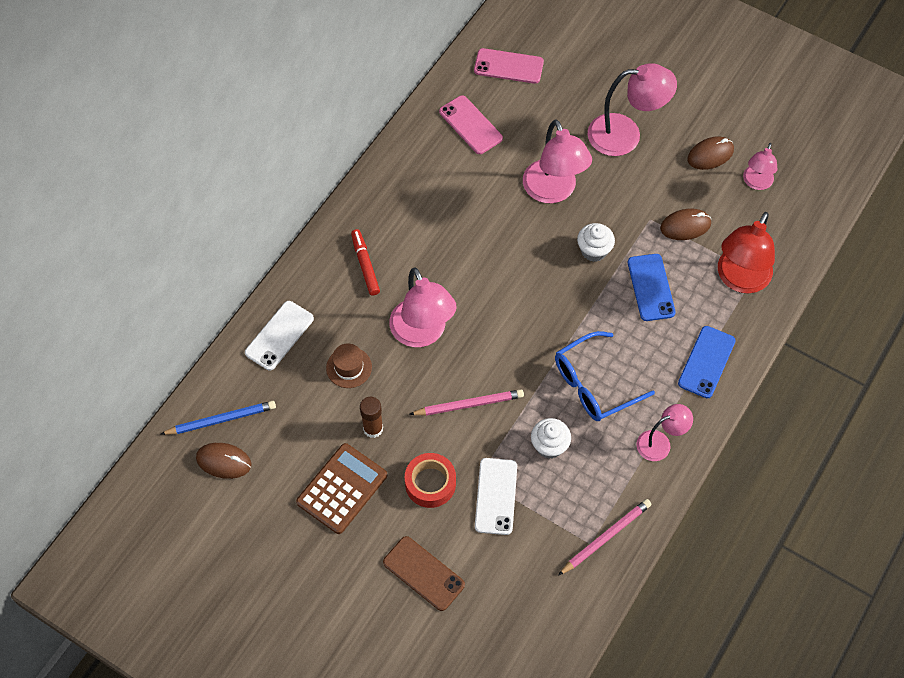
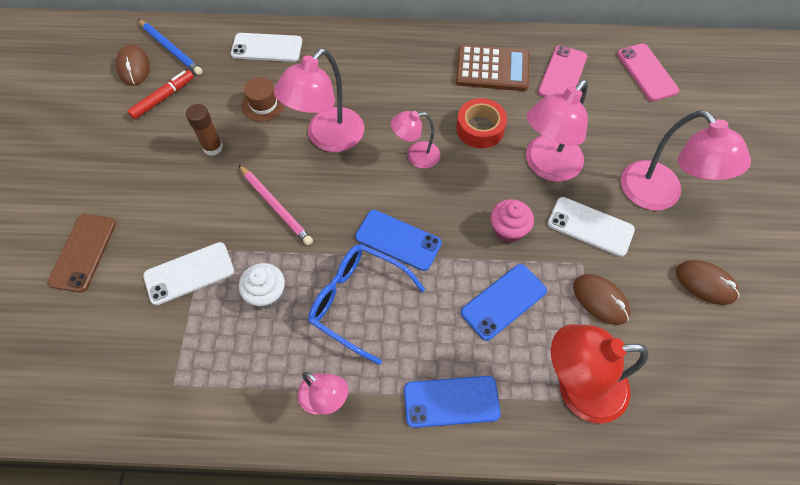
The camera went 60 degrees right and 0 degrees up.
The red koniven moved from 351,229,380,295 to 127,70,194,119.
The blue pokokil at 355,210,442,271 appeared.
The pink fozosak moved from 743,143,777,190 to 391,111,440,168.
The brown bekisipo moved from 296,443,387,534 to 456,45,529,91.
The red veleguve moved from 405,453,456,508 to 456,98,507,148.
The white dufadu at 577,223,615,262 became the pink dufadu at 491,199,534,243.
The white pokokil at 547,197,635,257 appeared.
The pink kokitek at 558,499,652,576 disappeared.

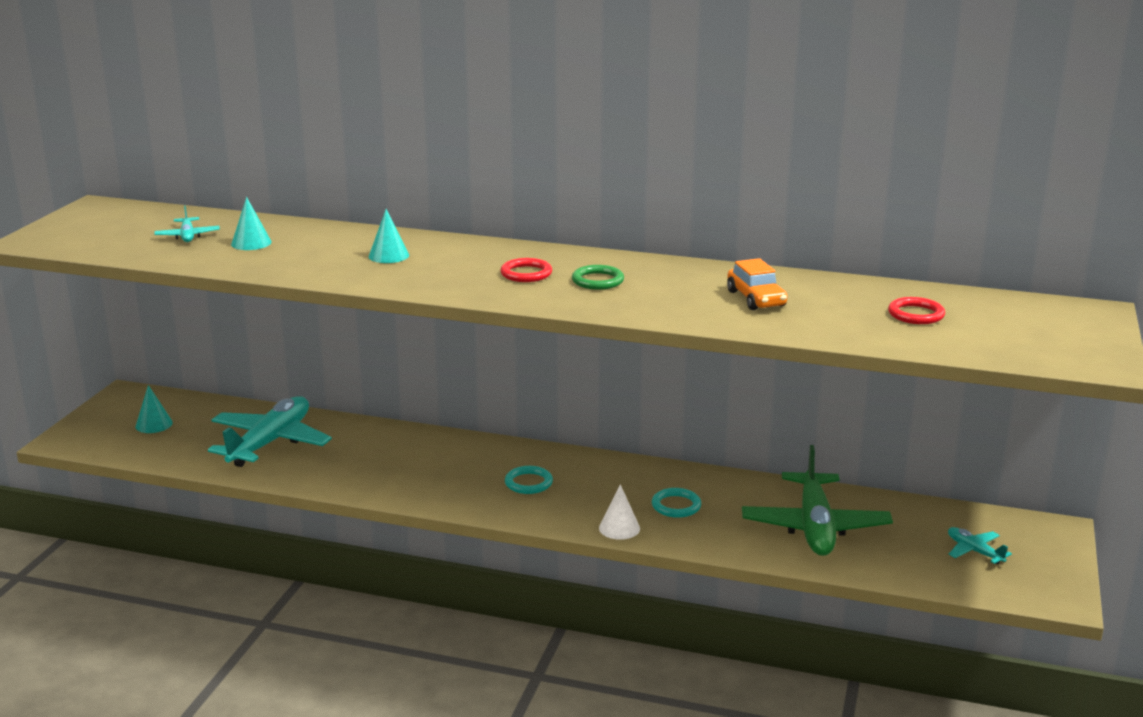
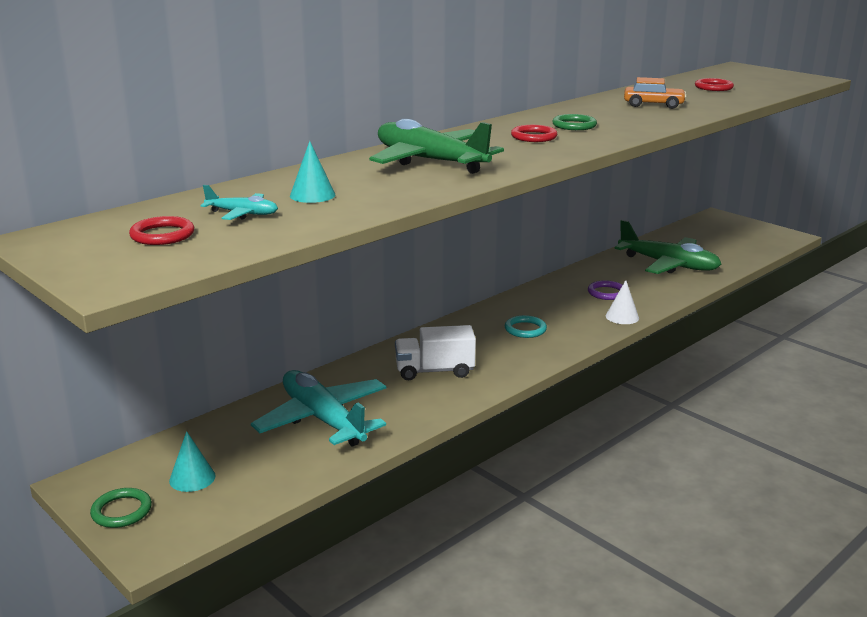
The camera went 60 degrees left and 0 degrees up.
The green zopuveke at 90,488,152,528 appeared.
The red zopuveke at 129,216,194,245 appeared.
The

--------------------------------

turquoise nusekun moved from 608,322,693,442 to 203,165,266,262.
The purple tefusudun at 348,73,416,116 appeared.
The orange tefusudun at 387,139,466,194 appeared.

--------------------------------

_EXERCISE INSTRUCTIONS_:
Each line in the entries above, starting at the line with "The camera went 60 degrees right" and ending at the line with "The white pokokil", is to be printed exactly, and only those lines.

_TASK ANSWER_:
The camera went 60 degrees right and 0 degrees up.
The red koniven moved from 351,229,380,295 to 127,70,194,119.
The blue pokokil at 355,210,442,271 appeared.
The pink fozosak moved from 743,143,777,190 to 391,111,440,168.
The brown bekisipo moved from 296,443,387,534 to 456,45,529,91.
The red veleguve moved from 405,453,456,508 to 456,98,507,148.
The white dufadu at 577,223,615,262 became the pink dufadu at 491,199,534,243.
The white pokokil at 547,197,635,257 appeared.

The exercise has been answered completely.